=== PROVIDED DATA ===
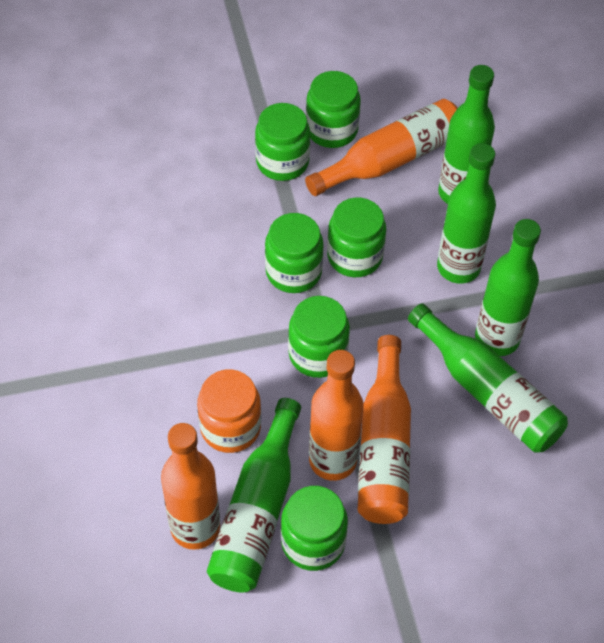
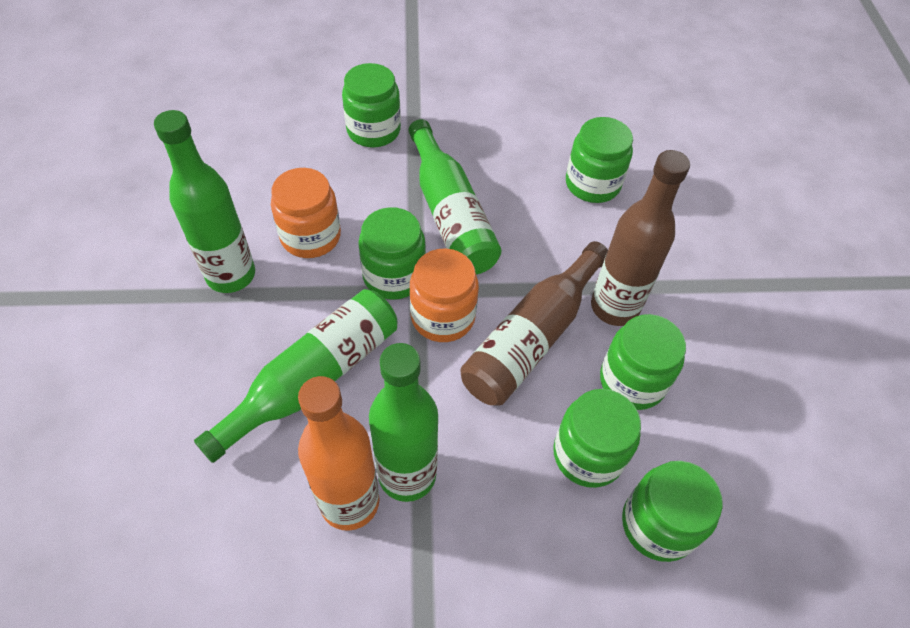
brown bottle: 0 -> 2
green bottle: 5 -> 4
orange bottle: 4 -> 1
orange jar: 1 -> 2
===
BRIEF. For this task, give the full listing again verbatim and keep out every picture.

TASK RESPONSE.
brown bottle: 0 -> 2
green bottle: 5 -> 4
orange bottle: 4 -> 1
orange jar: 1 -> 2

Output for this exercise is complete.